## Action item
Nothing in the records should differ when you write them out again.

## Records for this exercise
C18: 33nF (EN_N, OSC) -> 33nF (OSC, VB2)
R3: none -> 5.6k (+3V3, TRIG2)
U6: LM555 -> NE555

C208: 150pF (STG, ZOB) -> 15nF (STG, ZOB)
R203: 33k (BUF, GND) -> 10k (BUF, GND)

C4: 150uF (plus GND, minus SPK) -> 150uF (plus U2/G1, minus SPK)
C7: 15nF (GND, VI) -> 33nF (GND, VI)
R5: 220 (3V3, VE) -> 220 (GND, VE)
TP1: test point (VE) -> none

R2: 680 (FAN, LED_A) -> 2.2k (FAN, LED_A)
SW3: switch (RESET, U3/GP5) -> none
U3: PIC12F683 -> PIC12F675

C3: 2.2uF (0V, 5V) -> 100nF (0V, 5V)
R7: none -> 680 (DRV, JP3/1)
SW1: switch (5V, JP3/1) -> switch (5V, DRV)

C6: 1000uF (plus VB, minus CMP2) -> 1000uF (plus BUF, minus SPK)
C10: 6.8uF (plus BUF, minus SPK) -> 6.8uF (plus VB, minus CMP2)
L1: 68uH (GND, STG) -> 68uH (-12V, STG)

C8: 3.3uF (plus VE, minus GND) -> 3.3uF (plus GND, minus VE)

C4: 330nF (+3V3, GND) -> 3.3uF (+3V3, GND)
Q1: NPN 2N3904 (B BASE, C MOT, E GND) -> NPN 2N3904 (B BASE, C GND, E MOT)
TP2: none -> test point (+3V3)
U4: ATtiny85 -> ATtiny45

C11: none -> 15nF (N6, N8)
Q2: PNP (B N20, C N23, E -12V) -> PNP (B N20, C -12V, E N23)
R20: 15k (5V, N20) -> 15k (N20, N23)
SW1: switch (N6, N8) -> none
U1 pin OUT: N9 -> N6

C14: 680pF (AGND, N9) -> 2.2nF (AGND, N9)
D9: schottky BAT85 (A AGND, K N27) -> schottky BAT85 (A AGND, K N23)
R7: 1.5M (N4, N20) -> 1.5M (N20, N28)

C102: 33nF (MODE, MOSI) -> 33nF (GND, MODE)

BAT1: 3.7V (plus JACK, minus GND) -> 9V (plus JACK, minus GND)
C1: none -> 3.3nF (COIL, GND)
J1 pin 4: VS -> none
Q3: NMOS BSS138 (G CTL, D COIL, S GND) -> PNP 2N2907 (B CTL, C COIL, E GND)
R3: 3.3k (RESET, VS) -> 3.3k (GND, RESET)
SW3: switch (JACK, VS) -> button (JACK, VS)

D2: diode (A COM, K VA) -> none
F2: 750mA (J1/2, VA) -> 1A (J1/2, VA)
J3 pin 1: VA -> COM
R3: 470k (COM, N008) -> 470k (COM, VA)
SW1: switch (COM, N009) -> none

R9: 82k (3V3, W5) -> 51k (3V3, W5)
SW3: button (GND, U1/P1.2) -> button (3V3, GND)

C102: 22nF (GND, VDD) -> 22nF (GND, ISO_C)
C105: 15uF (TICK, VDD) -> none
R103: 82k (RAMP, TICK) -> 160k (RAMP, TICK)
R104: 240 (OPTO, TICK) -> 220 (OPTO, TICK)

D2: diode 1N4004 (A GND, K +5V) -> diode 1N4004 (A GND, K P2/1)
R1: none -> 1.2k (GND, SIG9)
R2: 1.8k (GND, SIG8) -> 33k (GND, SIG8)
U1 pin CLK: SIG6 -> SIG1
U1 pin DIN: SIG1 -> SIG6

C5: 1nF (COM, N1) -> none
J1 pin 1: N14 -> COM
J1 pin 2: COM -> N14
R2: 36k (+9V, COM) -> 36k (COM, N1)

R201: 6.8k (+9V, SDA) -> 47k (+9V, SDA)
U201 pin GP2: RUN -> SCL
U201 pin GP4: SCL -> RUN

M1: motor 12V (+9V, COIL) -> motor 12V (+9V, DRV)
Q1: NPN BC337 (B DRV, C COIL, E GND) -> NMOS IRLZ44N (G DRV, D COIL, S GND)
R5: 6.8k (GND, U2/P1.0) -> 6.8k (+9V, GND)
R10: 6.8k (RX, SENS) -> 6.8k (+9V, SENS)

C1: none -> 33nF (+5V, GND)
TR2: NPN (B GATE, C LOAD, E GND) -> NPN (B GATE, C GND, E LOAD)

## Solution
C18: 33nF (EN_N, OSC) -> 33nF (OSC, VB2)
R3: none -> 5.6k (+3V3, TRIG2)
U6: LM555 -> NE555

C208: 150pF (STG, ZOB) -> 15nF (STG, ZOB)
R203: 33k (BUF, GND) -> 10k (BUF, GND)

C4: 150uF (plus GND, minus SPK) -> 150uF (plus U2/G1, minus SPK)
C7: 15nF (GND, VI) -> 33nF (GND, VI)
R5: 220 (3V3, VE) -> 220 (GND, VE)
TP1: test point (VE) -> none

R2: 680 (FAN, LED_A) -> 2.2k (FAN, LED_A)
SW3: switch (RESET, U3/GP5) -> none
U3: PIC12F683 -> PIC12F675

C3: 2.2uF (0V, 5V) -> 100nF (0V, 5V)
R7: none -> 680 (DRV, JP3/1)
SW1: switch (5V, JP3/1) -> switch (5V, DRV)

C6: 1000uF (plus VB, minus CMP2) -> 1000uF (plus BUF, minus SPK)
C10: 6.8uF (plus BUF, minus SPK) -> 6.8uF (plus VB, minus CMP2)
L1: 68uH (GND, STG) -> 68uH (-12V, STG)

C8: 3.3uF (plus VE, minus GND) -> 3.3uF (plus GND, minus VE)

C4: 330nF (+3V3, GND) -> 3.3uF (+3V3, GND)
Q1: NPN 2N3904 (B BASE, C MOT, E GND) -> NPN 2N3904 (B BASE, C GND, E MOT)
TP2: none -> test point (+3V3)
U4: ATtiny85 -> ATtiny45

C11: none -> 15nF (N6, N8)
Q2: PNP (B N20, C N23, E -12V) -> PNP (B N20, C -12V, E N23)
R20: 15k (5V, N20) -> 15k (N20, N23)
SW1: switch (N6, N8) -> none
U1 pin OUT: N9 -> N6

C14: 680pF (AGND, N9) -> 2.2nF (AGND, N9)
D9: schottky BAT85 (A AGND, K N27) -> schottky BAT85 (A AGND, K N23)
R7: 1.5M (N4, N20) -> 1.5M (N20, N28)

C102: 33nF (MODE, MOSI) -> 33nF (GND, MODE)

BAT1: 3.7V (plus JACK, minus GND) -> 9V (plus JACK, minus GND)
C1: none -> 3.3nF (COIL, GND)
J1 pin 4: VS -> none
Q3: NMOS BSS138 (G CTL, D COIL, S GND) -> PNP 2N2907 (B CTL, C COIL, E GND)
R3: 3.3k (RESET, VS) -> 3.3k (GND, RESET)
SW3: switch (JACK, VS) -> button (JACK, VS)

D2: diode (A COM, K VA) -> none
F2: 750mA (J1/2, VA) -> 1A (J1/2, VA)
J3 pin 1: VA -> COM
R3: 470k (COM, N008) -> 470k (COM, VA)
SW1: switch (COM, N009) -> none

R9: 82k (3V3, W5) -> 51k (3V3, W5)
SW3: button (GND, U1/P1.2) -> button (3V3, GND)

C102: 22nF (GND, VDD) -> 22nF (GND, ISO_C)
C105: 15uF (TICK, VDD) -> none
R103: 82k (RAMP, TICK) -> 160k (RAMP, TICK)
R104: 240 (OPTO, TICK) -> 220 (OPTO, TICK)

D2: diode 1N4004 (A GND, K +5V) -> diode 1N4004 (A GND, K P2/1)
R1: none -> 1.2k (GND, SIG9)
R2: 1.8k (GND, SIG8) -> 33k (GND, SIG8)
U1 pin CLK: SIG6 -> SIG1
U1 pin DIN: SIG1 -> SIG6

C5: 1nF (COM, N1) -> none
J1 pin 1: N14 -> COM
J1 pin 2: COM -> N14
R2: 36k (+9V, COM) -> 36k (COM, N1)

R201: 6.8k (+9V, SDA) -> 47k (+9V, SDA)
U201 pin GP2: RUN -> SCL
U201 pin GP4: SCL -> RUN

M1: motor 12V (+9V, COIL) -> motor 12V (+9V, DRV)
Q1: NPN BC337 (B DRV, C COIL, E GND) -> NMOS IRLZ44N (G DRV, D COIL, S GND)
R5: 6.8k (GND, U2/P1.0) -> 6.8k (+9V, GND)
R10: 6.8k (RX, SENS) -> 6.8k (+9V, SENS)

C1: none -> 33nF (+5V, GND)
TR2: NPN (B GATE, C LOAD, E GND) -> NPN (B GATE, C GND, E LOAD)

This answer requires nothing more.